**Information provided:**
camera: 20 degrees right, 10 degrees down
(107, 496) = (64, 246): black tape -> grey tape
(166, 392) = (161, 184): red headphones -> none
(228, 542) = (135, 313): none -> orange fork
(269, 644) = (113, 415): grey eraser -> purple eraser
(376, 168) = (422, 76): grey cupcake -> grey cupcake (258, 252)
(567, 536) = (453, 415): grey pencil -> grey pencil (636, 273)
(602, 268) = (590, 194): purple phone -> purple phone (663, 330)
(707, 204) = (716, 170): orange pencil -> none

* * *

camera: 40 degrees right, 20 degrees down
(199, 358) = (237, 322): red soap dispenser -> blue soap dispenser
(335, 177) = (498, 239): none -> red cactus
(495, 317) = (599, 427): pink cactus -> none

**What is expected:** Looking at the entries above, can you reproduce exactly the lines from the one that holds "(269, 644) = (113, 415): grey" through the one that holds "(707, 204) = (716, 170): orange", and only those?

**Output for this exercise:**
(269, 644) = (113, 415): grey eraser -> purple eraser
(376, 168) = (422, 76): grey cupcake -> grey cupcake (258, 252)
(567, 536) = (453, 415): grey pencil -> grey pencil (636, 273)
(602, 268) = (590, 194): purple phone -> purple phone (663, 330)
(707, 204) = (716, 170): orange pencil -> none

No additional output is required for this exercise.